**Problem details**
Copy out every one of the entries below character for character, keeping each on its own line in the same order.

Entries on where targets appear:
::::::::

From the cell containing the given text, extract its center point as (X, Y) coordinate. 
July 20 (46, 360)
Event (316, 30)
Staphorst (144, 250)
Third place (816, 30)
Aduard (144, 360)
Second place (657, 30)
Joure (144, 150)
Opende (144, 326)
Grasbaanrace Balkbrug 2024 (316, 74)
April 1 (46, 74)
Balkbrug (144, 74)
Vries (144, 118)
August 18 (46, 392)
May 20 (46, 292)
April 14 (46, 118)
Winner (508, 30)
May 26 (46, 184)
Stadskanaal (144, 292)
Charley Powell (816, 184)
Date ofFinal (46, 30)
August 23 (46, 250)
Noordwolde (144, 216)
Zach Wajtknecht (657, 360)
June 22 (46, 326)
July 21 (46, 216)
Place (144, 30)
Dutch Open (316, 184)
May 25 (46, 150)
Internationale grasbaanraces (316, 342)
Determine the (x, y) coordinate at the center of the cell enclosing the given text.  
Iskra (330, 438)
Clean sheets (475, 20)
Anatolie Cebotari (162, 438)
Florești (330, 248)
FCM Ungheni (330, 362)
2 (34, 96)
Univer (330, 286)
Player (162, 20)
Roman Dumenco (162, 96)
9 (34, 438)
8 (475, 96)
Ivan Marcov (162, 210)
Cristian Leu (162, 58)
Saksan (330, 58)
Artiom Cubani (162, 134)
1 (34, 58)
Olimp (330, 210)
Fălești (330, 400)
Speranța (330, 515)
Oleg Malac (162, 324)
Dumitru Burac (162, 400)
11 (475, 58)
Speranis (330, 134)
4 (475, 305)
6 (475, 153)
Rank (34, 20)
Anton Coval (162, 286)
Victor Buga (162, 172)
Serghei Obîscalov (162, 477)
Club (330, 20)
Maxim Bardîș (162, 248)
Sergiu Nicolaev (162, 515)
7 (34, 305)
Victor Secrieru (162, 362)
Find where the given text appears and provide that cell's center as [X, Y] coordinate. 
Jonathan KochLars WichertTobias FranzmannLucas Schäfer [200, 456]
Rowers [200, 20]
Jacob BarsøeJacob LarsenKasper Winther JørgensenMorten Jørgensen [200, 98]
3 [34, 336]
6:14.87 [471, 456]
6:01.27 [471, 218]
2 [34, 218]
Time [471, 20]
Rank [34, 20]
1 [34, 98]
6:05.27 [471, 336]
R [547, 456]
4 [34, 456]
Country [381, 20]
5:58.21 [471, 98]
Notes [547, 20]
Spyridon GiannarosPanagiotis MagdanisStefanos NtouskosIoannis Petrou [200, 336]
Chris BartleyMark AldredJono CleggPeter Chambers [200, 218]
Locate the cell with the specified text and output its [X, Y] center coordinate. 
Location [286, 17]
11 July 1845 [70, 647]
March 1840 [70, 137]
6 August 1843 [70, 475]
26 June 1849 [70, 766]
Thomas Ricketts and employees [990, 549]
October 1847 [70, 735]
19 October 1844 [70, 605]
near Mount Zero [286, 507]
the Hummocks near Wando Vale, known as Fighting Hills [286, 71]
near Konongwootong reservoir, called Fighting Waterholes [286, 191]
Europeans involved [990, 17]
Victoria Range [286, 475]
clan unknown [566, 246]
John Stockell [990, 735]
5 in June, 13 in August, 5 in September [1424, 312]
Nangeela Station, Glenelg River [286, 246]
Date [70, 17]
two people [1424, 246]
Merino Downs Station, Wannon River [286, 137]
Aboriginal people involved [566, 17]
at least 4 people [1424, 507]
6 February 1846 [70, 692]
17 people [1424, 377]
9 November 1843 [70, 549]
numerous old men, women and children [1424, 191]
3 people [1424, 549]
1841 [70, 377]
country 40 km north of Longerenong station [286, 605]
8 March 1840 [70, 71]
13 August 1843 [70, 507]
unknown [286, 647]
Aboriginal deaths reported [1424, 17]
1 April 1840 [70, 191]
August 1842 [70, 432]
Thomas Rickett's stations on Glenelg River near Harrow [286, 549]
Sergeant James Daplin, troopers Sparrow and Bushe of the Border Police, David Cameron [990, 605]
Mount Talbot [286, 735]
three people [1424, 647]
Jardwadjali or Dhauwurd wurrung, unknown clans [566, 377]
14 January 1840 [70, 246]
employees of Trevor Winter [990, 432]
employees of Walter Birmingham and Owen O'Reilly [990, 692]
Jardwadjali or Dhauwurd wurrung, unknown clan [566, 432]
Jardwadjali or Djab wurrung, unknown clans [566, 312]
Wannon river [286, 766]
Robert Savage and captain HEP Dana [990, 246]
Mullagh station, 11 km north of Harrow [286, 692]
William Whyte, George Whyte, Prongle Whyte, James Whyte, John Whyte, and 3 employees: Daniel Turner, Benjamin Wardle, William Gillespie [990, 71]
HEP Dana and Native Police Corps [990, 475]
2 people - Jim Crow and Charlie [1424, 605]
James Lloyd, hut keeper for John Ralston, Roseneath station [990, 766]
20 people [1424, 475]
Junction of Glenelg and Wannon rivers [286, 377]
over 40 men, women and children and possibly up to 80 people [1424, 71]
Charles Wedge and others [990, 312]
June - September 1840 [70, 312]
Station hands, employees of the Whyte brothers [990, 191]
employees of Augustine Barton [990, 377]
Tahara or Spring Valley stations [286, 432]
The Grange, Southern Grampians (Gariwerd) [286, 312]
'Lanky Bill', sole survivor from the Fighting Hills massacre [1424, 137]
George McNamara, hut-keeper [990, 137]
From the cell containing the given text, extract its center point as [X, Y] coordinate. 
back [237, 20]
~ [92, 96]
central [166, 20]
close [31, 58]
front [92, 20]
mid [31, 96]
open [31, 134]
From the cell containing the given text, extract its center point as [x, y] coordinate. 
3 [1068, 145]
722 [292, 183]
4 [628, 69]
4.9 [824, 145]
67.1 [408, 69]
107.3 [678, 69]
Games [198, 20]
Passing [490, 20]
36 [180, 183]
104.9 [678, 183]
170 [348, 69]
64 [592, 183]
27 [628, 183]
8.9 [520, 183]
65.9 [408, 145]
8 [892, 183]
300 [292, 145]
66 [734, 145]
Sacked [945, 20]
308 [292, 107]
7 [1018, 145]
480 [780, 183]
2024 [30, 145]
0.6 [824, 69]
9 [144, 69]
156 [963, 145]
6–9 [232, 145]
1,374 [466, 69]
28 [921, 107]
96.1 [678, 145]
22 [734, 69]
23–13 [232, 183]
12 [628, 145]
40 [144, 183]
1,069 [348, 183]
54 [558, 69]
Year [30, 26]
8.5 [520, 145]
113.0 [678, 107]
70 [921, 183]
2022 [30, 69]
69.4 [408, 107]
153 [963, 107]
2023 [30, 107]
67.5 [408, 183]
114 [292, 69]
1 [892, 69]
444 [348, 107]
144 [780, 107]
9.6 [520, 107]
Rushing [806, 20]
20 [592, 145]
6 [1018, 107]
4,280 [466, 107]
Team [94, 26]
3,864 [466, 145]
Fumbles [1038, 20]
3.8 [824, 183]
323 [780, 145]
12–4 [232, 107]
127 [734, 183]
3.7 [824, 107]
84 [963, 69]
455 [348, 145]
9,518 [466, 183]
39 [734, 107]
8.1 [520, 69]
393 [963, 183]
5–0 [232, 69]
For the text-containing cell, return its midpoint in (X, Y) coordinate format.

::::::::

**Completed exercise**
From the cell containing the given text, extract its center point as (X, Y) coordinate. 
July 20 (46, 360)
Event (316, 30)
Staphorst (144, 250)
Third place (816, 30)
Aduard (144, 360)
Second place (657, 30)
Joure (144, 150)
Opende (144, 326)
Grasbaanrace Balkbrug 2024 (316, 74)
April 1 (46, 74)
Balkbrug (144, 74)
Vries (144, 118)
August 18 (46, 392)
May 20 (46, 292)
April 14 (46, 118)
Winner (508, 30)
May 26 (46, 184)
Stadskanaal (144, 292)
Charley Powell (816, 184)
Date ofFinal (46, 30)
August 23 (46, 250)
Noordwolde (144, 216)
Zach Wajtknecht (657, 360)
June 22 (46, 326)
July 21 (46, 216)
Place (144, 30)
Dutch Open (316, 184)
May 25 (46, 150)
Internationale grasbaanraces (316, 342)
Determine the (x, y) coordinate at the center of the cell enclosing the given text.  
Iskra (330, 438)
Clean sheets (475, 20)
Anatolie Cebotari (162, 438)
Florești (330, 248)
FCM Ungheni (330, 362)
2 (34, 96)
Univer (330, 286)
Player (162, 20)
Roman Dumenco (162, 96)
9 (34, 438)
8 (475, 96)
Ivan Marcov (162, 210)
Cristian Leu (162, 58)
Saksan (330, 58)
Artiom Cubani (162, 134)
1 (34, 58)
Olimp (330, 210)
Fălești (330, 400)
Speranța (330, 515)
Oleg Malac (162, 324)
Dumitru Burac (162, 400)
11 (475, 58)
Speranis (330, 134)
4 (475, 305)
6 (475, 153)
Rank (34, 20)
Anton Coval (162, 286)
Victor Buga (162, 172)
Serghei Obîscalov (162, 477)
Club (330, 20)
Maxim Bardîș (162, 248)
Sergiu Nicolaev (162, 515)
7 (34, 305)
Victor Secrieru (162, 362)
Find where the given text appears and provide that cell's center as [X, Y] coordinate. 
Jonathan KochLars WichertTobias FranzmannLucas Schäfer [200, 456]
Rowers [200, 20]
Jacob BarsøeJacob LarsenKasper Winther JørgensenMorten Jørgensen [200, 98]
3 [34, 336]
6:14.87 [471, 456]
6:01.27 [471, 218]
2 [34, 218]
Time [471, 20]
Rank [34, 20]
1 [34, 98]
6:05.27 [471, 336]
R [547, 456]
4 [34, 456]
Country [381, 20]
5:58.21 [471, 98]
Notes [547, 20]
Spyridon GiannarosPanagiotis MagdanisStefanos NtouskosIoannis Petrou [200, 336]
Chris BartleyMark AldredJono CleggPeter Chambers [200, 218]
Locate the cell with the specified text and output its [X, Y] center coordinate. 
Location [286, 17]
11 July 1845 [70, 647]
March 1840 [70, 137]
6 August 1843 [70, 475]
26 June 1849 [70, 766]
Thomas Ricketts and employees [990, 549]
October 1847 [70, 735]
19 October 1844 [70, 605]
near Mount Zero [286, 507]
the Hummocks near Wando Vale, known as Fighting Hills [286, 71]
near Konongwootong reservoir, called Fighting Waterholes [286, 191]
Europeans involved [990, 17]
Victoria Range [286, 475]
clan unknown [566, 246]
John Stockell [990, 735]
5 in June, 13 in August, 5 in September [1424, 312]
Nangeela Station, Glenelg River [286, 246]
Date [70, 17]
two people [1424, 246]
Merino Downs Station, Wannon River [286, 137]
Aboriginal people involved [566, 17]
at least 4 people [1424, 507]
6 February 1846 [70, 692]
17 people [1424, 377]
9 November 1843 [70, 549]
numerous old men, women and children [1424, 191]
3 people [1424, 549]
1841 [70, 377]
country 40 km north of Longerenong station [286, 605]
8 March 1840 [70, 71]
13 August 1843 [70, 507]
unknown [286, 647]
Aboriginal deaths reported [1424, 17]
1 April 1840 [70, 191]
August 1842 [70, 432]
Thomas Rickett's stations on Glenelg River near Harrow [286, 549]
Sergeant James Daplin, troopers Sparrow and Bushe of the Border Police, David Cameron [990, 605]
Mount Talbot [286, 735]
three people [1424, 647]
Jardwadjali or Dhauwurd wurrung, unknown clans [566, 377]
14 January 1840 [70, 246]
employees of Trevor Winter [990, 432]
employees of Walter Birmingham and Owen O'Reilly [990, 692]
Jardwadjali or Dhauwurd wurrung, unknown clan [566, 432]
Jardwadjali or Djab wurrung, unknown clans [566, 312]
Wannon river [286, 766]
Robert Savage and captain HEP Dana [990, 246]
Mullagh station, 11 km north of Harrow [286, 692]
William Whyte, George Whyte, Prongle Whyte, James Whyte, John Whyte, and 3 employees: Daniel Turner, Benjamin Wardle, William Gillespie [990, 71]
HEP Dana and Native Police Corps [990, 475]
2 people - Jim Crow and Charlie [1424, 605]
James Lloyd, hut keeper for John Ralston, Roseneath station [990, 766]
20 people [1424, 475]
Junction of Glenelg and Wannon rivers [286, 377]
over 40 men, women and children and possibly up to 80 people [1424, 71]
Charles Wedge and others [990, 312]
June - September 1840 [70, 312]
Station hands, employees of the Whyte brothers [990, 191]
employees of Augustine Barton [990, 377]
Tahara or Spring Valley stations [286, 432]
The Grange, Southern Grampians (Gariwerd) [286, 312]
'Lanky Bill', sole survivor from the Fighting Hills massacre [1424, 137]
George McNamara, hut-keeper [990, 137]
From the cell containing the given text, extract its center point as [X, Y] coordinate. 
back [237, 20]
~ [92, 96]
central [166, 20]
close [31, 58]
front [92, 20]
mid [31, 96]
open [31, 134]
From the cell containing the given text, extract its center point as [x, y] coordinate. 
3 [1068, 145]
722 [292, 183]
4 [628, 69]
4.9 [824, 145]
67.1 [408, 69]
107.3 [678, 69]
Games [198, 20]
Passing [490, 20]
36 [180, 183]
104.9 [678, 183]
170 [348, 69]
64 [592, 183]
27 [628, 183]
8.9 [520, 183]
65.9 [408, 145]
8 [892, 183]
300 [292, 145]
66 [734, 145]
Sacked [945, 20]
308 [292, 107]
7 [1018, 145]
480 [780, 183]
2024 [30, 145]
0.6 [824, 69]
9 [144, 69]
156 [963, 145]
6–9 [232, 145]
1,374 [466, 69]
28 [921, 107]
96.1 [678, 145]
22 [734, 69]
23–13 [232, 183]
12 [628, 145]
40 [144, 183]
1,069 [348, 183]
54 [558, 69]
Year [30, 26]
8.5 [520, 145]
113.0 [678, 107]
70 [921, 183]
2022 [30, 69]
69.4 [408, 107]
153 [963, 107]
2023 [30, 107]
67.5 [408, 183]
114 [292, 69]
1 [892, 69]
444 [348, 107]
144 [780, 107]
9.6 [520, 107]
Rushing [806, 20]
20 [592, 145]
6 [1018, 107]
4,280 [466, 107]
Team [94, 26]
3,864 [466, 145]
Fumbles [1038, 20]
3.8 [824, 183]
323 [780, 145]
12–4 [232, 107]
127 [734, 183]
3.7 [824, 107]
84 [963, 69]
455 [348, 145]
9,518 [466, 183]
39 [734, 107]
8.1 [520, 69]
393 [963, 183]
5–0 [232, 69]
For the text-containing cell, return its midpoint in (X, Y) coordinate format.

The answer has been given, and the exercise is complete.